Data extracted from a collection:
• • • • • • •

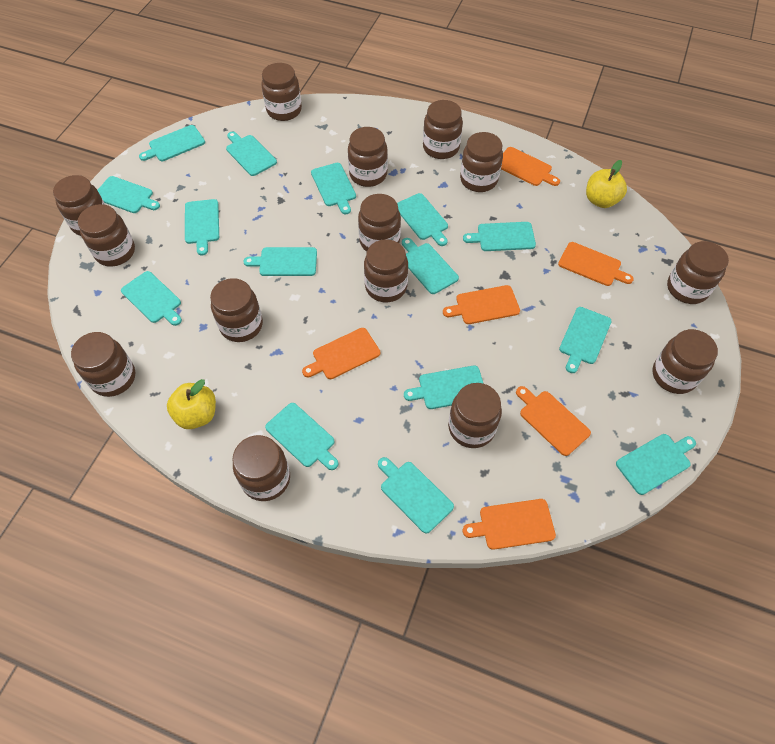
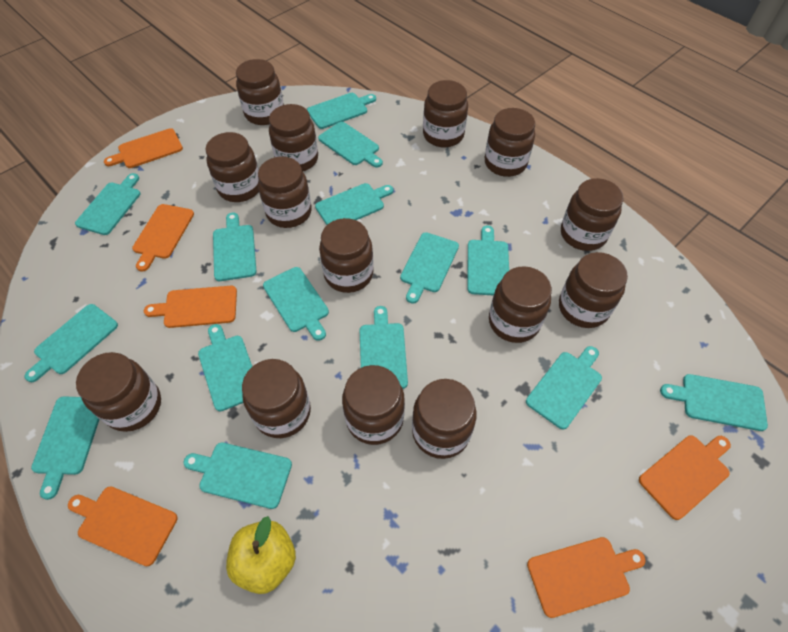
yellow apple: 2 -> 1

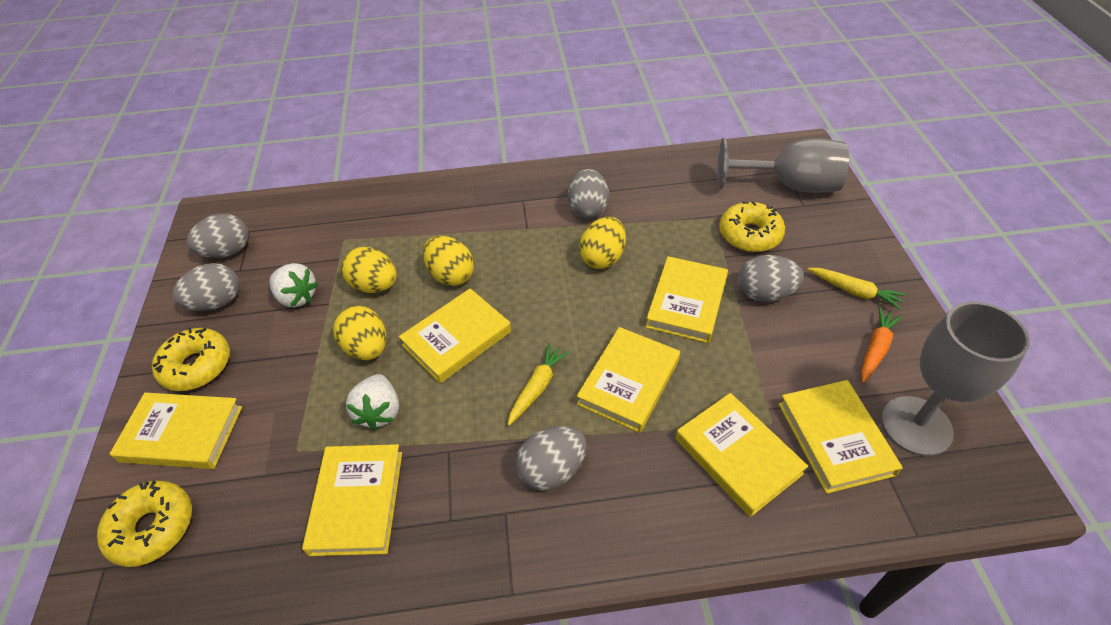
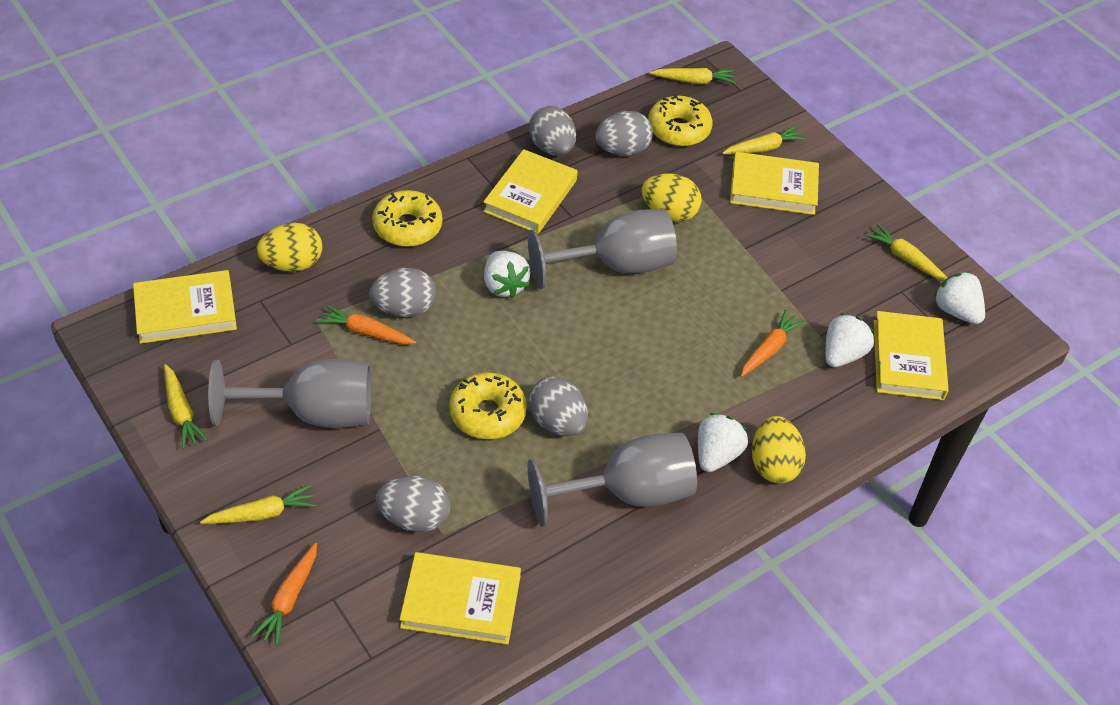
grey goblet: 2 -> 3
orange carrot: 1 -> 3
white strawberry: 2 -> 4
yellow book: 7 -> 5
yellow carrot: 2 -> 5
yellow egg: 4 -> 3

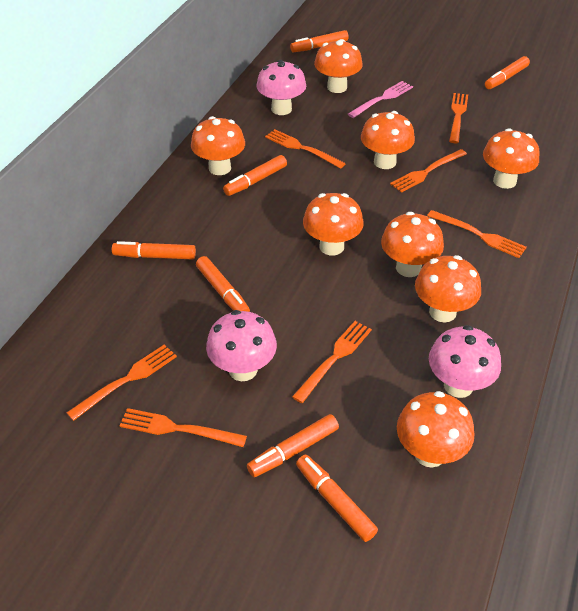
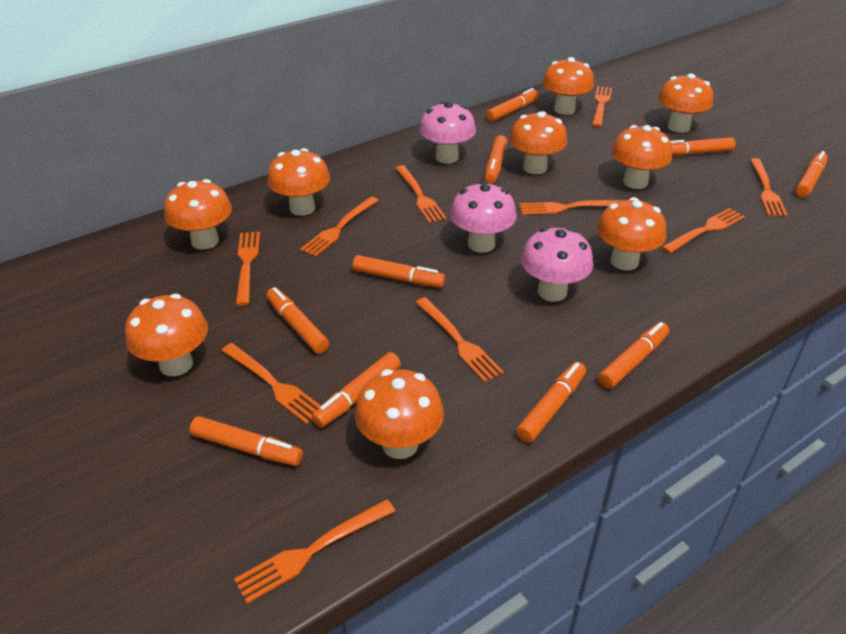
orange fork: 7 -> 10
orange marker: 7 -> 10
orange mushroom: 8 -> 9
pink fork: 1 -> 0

• • • • • • •

## Task prompt
Could you retype every record exactly, leaving the pictures out?

## Output
yellow apple: 2 -> 1

grey goblet: 2 -> 3
orange carrot: 1 -> 3
white strawberry: 2 -> 4
yellow book: 7 -> 5
yellow carrot: 2 -> 5
yellow egg: 4 -> 3

orange fork: 7 -> 10
orange marker: 7 -> 10
orange mushroom: 8 -> 9
pink fork: 1 -> 0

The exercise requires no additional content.